## Provided entries
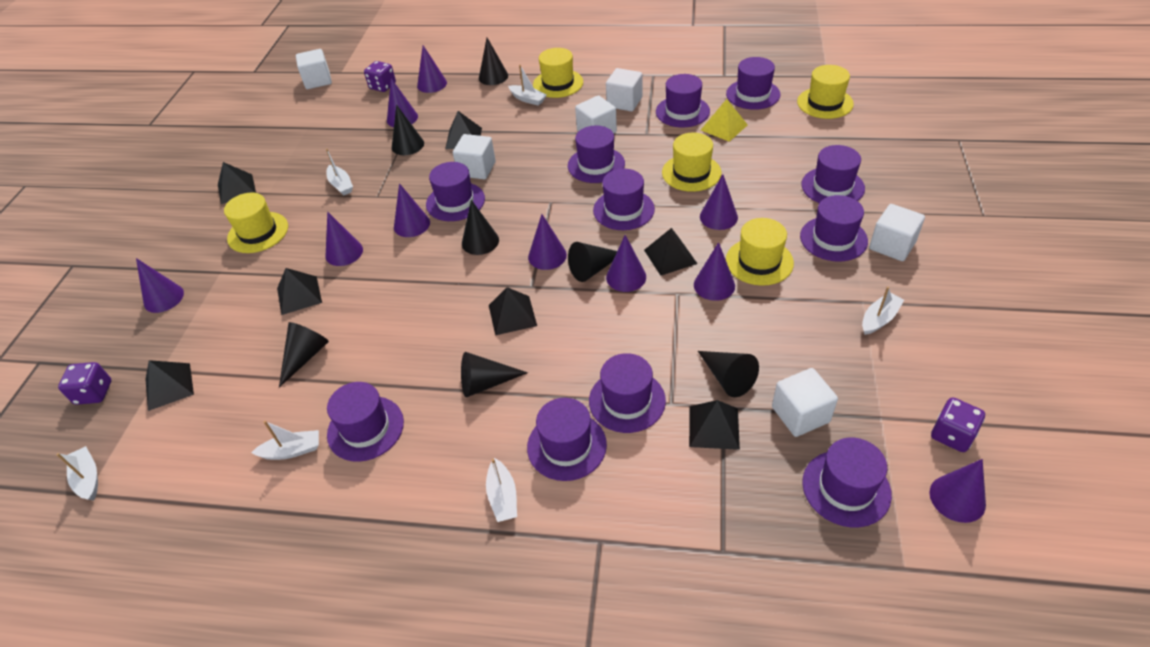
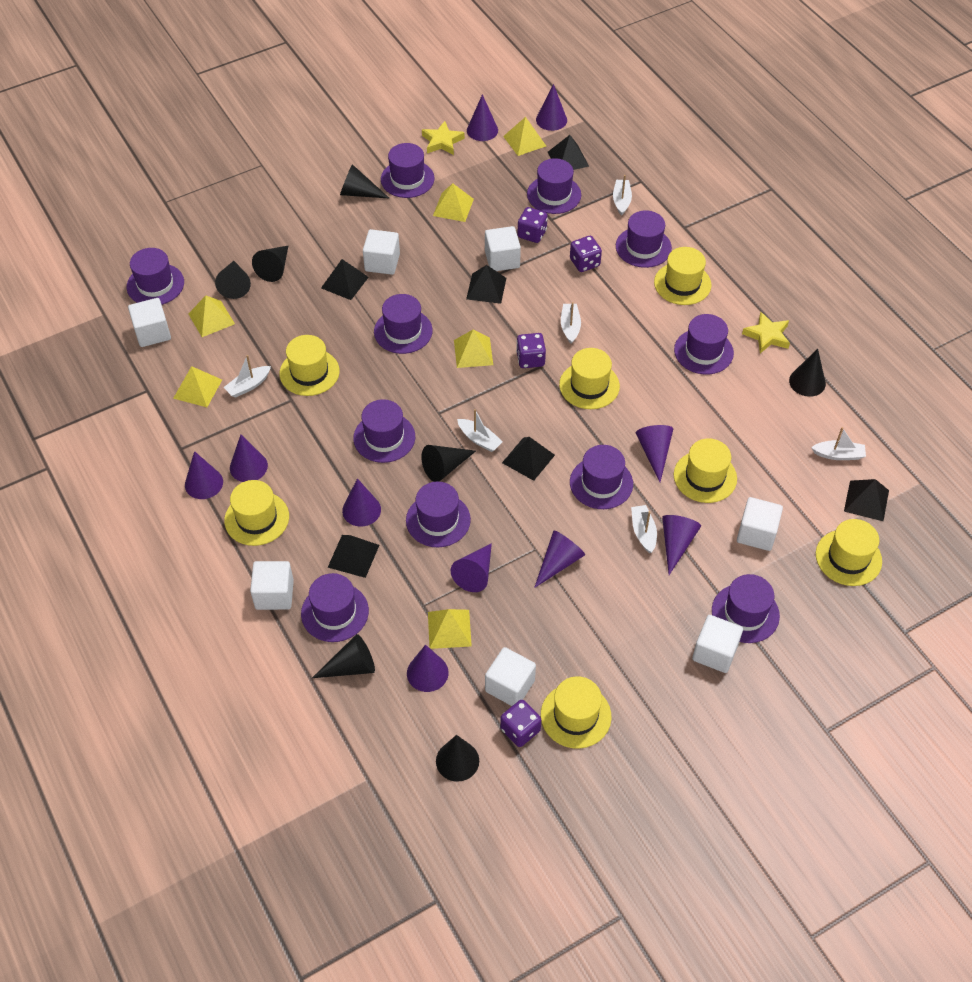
black pyramid: 7 -> 6
purple dice: 3 -> 4
white cube: 6 -> 7
yellow hat: 5 -> 7
yellow pyramid: 1 -> 6
yellow star: 0 -> 2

## Assignment
Using the listing above, print the line containing "purple dice: 3 -> 4" and every line after it exactly, up to and including the last.

## Reply
purple dice: 3 -> 4
white cube: 6 -> 7
yellow hat: 5 -> 7
yellow pyramid: 1 -> 6
yellow star: 0 -> 2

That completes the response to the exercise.